* [WRITTEN TASK]:
Please give the data again in full, precisely as it is written.
━━━━━ PROVIDED DATA
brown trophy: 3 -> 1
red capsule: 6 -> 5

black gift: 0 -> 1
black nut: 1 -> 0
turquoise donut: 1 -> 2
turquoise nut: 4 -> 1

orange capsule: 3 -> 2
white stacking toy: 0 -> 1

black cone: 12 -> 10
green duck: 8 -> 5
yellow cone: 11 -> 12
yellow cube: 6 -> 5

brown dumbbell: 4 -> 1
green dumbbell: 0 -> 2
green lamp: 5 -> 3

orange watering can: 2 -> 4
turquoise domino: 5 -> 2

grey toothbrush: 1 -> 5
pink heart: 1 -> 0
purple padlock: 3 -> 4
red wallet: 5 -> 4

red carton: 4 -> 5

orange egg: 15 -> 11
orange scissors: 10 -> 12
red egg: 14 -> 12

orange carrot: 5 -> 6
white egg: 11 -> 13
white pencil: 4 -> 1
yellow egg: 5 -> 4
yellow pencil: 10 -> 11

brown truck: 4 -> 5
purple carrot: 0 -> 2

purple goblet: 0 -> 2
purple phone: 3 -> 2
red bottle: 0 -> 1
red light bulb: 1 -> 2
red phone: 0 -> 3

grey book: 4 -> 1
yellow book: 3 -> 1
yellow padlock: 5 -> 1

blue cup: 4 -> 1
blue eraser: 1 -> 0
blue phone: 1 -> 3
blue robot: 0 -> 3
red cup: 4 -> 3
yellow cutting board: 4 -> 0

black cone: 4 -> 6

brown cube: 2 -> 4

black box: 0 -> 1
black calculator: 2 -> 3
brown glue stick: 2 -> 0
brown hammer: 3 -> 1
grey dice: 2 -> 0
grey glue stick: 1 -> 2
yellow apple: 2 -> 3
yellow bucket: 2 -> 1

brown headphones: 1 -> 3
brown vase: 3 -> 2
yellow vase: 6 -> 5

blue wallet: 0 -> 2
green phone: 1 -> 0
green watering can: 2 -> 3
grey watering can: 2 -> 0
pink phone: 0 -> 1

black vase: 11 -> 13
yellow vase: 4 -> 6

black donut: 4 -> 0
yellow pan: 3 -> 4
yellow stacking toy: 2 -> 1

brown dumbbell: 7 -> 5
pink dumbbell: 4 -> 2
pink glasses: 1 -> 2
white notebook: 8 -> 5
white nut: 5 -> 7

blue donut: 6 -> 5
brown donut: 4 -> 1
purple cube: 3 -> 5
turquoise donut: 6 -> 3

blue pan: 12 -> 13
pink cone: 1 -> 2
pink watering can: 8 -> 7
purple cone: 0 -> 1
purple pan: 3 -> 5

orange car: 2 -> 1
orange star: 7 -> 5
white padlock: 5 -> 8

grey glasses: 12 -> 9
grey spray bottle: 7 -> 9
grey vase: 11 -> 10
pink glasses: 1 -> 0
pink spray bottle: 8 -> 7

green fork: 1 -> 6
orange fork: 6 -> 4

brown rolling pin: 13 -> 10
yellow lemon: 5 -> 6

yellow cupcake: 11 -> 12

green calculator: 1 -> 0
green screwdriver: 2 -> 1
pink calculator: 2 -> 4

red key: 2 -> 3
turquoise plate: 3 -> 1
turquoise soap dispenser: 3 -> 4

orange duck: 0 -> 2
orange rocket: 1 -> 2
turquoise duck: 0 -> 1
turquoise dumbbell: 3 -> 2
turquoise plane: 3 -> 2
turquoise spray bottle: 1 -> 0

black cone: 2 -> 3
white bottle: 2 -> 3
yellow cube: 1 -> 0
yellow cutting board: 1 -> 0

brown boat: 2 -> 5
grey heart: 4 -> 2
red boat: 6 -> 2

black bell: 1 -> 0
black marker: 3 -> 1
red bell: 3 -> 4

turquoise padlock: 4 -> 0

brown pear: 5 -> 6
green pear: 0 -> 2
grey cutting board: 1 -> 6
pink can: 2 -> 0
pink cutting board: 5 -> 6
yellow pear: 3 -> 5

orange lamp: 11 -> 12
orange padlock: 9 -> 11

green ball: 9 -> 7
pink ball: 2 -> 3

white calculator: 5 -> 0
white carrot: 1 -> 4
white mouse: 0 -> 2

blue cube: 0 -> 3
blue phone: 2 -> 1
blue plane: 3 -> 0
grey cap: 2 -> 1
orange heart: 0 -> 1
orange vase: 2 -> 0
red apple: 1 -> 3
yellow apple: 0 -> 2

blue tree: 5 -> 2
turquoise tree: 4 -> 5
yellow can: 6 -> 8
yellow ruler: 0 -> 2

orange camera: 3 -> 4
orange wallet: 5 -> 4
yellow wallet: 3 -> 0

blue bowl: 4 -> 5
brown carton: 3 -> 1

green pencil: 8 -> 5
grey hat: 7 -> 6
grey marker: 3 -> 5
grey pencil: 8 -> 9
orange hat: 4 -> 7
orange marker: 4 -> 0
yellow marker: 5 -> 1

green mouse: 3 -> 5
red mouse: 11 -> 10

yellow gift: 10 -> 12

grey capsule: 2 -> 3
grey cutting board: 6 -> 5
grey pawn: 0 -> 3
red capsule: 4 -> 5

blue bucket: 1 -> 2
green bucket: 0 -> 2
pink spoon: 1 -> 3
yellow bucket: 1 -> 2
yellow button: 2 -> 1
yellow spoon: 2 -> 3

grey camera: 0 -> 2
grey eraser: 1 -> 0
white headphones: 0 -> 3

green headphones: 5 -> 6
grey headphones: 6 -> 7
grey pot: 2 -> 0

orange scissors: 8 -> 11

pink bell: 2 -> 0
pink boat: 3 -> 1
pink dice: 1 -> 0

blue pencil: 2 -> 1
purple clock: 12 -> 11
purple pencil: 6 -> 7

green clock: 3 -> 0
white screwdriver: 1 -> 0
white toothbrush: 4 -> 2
━━━━━━━━━━
* [RESPONSE AREA]:
brown trophy: 3 -> 1
red capsule: 6 -> 5

black gift: 0 -> 1
black nut: 1 -> 0
turquoise donut: 1 -> 2
turquoise nut: 4 -> 1

orange capsule: 3 -> 2
white stacking toy: 0 -> 1

black cone: 12 -> 10
green duck: 8 -> 5
yellow cone: 11 -> 12
yellow cube: 6 -> 5

brown dumbbell: 4 -> 1
green dumbbell: 0 -> 2
green lamp: 5 -> 3

orange watering can: 2 -> 4
turquoise domino: 5 -> 2

grey toothbrush: 1 -> 5
pink heart: 1 -> 0
purple padlock: 3 -> 4
red wallet: 5 -> 4

red carton: 4 -> 5

orange egg: 15 -> 11
orange scissors: 10 -> 12
red egg: 14 -> 12

orange carrot: 5 -> 6
white egg: 11 -> 13
white pencil: 4 -> 1
yellow egg: 5 -> 4
yellow pencil: 10 -> 11

brown truck: 4 -> 5
purple carrot: 0 -> 2

purple goblet: 0 -> 2
purple phone: 3 -> 2
red bottle: 0 -> 1
red light bulb: 1 -> 2
red phone: 0 -> 3

grey book: 4 -> 1
yellow book: 3 -> 1
yellow padlock: 5 -> 1

blue cup: 4 -> 1
blue eraser: 1 -> 0
blue phone: 1 -> 3
blue robot: 0 -> 3
red cup: 4 -> 3
yellow cutting board: 4 -> 0

black cone: 4 -> 6

brown cube: 2 -> 4

black box: 0 -> 1
black calculator: 2 -> 3
brown glue stick: 2 -> 0
brown hammer: 3 -> 1
grey dice: 2 -> 0
grey glue stick: 1 -> 2
yellow apple: 2 -> 3
yellow bucket: 2 -> 1

brown headphones: 1 -> 3
brown vase: 3 -> 2
yellow vase: 6 -> 5

blue wallet: 0 -> 2
green phone: 1 -> 0
green watering can: 2 -> 3
grey watering can: 2 -> 0
pink phone: 0 -> 1

black vase: 11 -> 13
yellow vase: 4 -> 6

black donut: 4 -> 0
yellow pan: 3 -> 4
yellow stacking toy: 2 -> 1

brown dumbbell: 7 -> 5
pink dumbbell: 4 -> 2
pink glasses: 1 -> 2
white notebook: 8 -> 5
white nut: 5 -> 7

blue donut: 6 -> 5
brown donut: 4 -> 1
purple cube: 3 -> 5
turquoise donut: 6 -> 3

blue pan: 12 -> 13
pink cone: 1 -> 2
pink watering can: 8 -> 7
purple cone: 0 -> 1
purple pan: 3 -> 5

orange car: 2 -> 1
orange star: 7 -> 5
white padlock: 5 -> 8

grey glasses: 12 -> 9
grey spray bottle: 7 -> 9
grey vase: 11 -> 10
pink glasses: 1 -> 0
pink spray bottle: 8 -> 7

green fork: 1 -> 6
orange fork: 6 -> 4

brown rolling pin: 13 -> 10
yellow lemon: 5 -> 6

yellow cupcake: 11 -> 12

green calculator: 1 -> 0
green screwdriver: 2 -> 1
pink calculator: 2 -> 4

red key: 2 -> 3
turquoise plate: 3 -> 1
turquoise soap dispenser: 3 -> 4

orange duck: 0 -> 2
orange rocket: 1 -> 2
turquoise duck: 0 -> 1
turquoise dumbbell: 3 -> 2
turquoise plane: 3 -> 2
turquoise spray bottle: 1 -> 0

black cone: 2 -> 3
white bottle: 2 -> 3
yellow cube: 1 -> 0
yellow cutting board: 1 -> 0

brown boat: 2 -> 5
grey heart: 4 -> 2
red boat: 6 -> 2

black bell: 1 -> 0
black marker: 3 -> 1
red bell: 3 -> 4

turquoise padlock: 4 -> 0

brown pear: 5 -> 6
green pear: 0 -> 2
grey cutting board: 1 -> 6
pink can: 2 -> 0
pink cutting board: 5 -> 6
yellow pear: 3 -> 5

orange lamp: 11 -> 12
orange padlock: 9 -> 11

green ball: 9 -> 7
pink ball: 2 -> 3

white calculator: 5 -> 0
white carrot: 1 -> 4
white mouse: 0 -> 2

blue cube: 0 -> 3
blue phone: 2 -> 1
blue plane: 3 -> 0
grey cap: 2 -> 1
orange heart: 0 -> 1
orange vase: 2 -> 0
red apple: 1 -> 3
yellow apple: 0 -> 2

blue tree: 5 -> 2
turquoise tree: 4 -> 5
yellow can: 6 -> 8
yellow ruler: 0 -> 2

orange camera: 3 -> 4
orange wallet: 5 -> 4
yellow wallet: 3 -> 0

blue bowl: 4 -> 5
brown carton: 3 -> 1

green pencil: 8 -> 5
grey hat: 7 -> 6
grey marker: 3 -> 5
grey pencil: 8 -> 9
orange hat: 4 -> 7
orange marker: 4 -> 0
yellow marker: 5 -> 1

green mouse: 3 -> 5
red mouse: 11 -> 10

yellow gift: 10 -> 12

grey capsule: 2 -> 3
grey cutting board: 6 -> 5
grey pawn: 0 -> 3
red capsule: 4 -> 5

blue bucket: 1 -> 2
green bucket: 0 -> 2
pink spoon: 1 -> 3
yellow bucket: 1 -> 2
yellow button: 2 -> 1
yellow spoon: 2 -> 3

grey camera: 0 -> 2
grey eraser: 1 -> 0
white headphones: 0 -> 3

green headphones: 5 -> 6
grey headphones: 6 -> 7
grey pot: 2 -> 0

orange scissors: 8 -> 11

pink bell: 2 -> 0
pink boat: 3 -> 1
pink dice: 1 -> 0

blue pencil: 2 -> 1
purple clock: 12 -> 11
purple pencil: 6 -> 7

green clock: 3 -> 0
white screwdriver: 1 -> 0
white toothbrush: 4 -> 2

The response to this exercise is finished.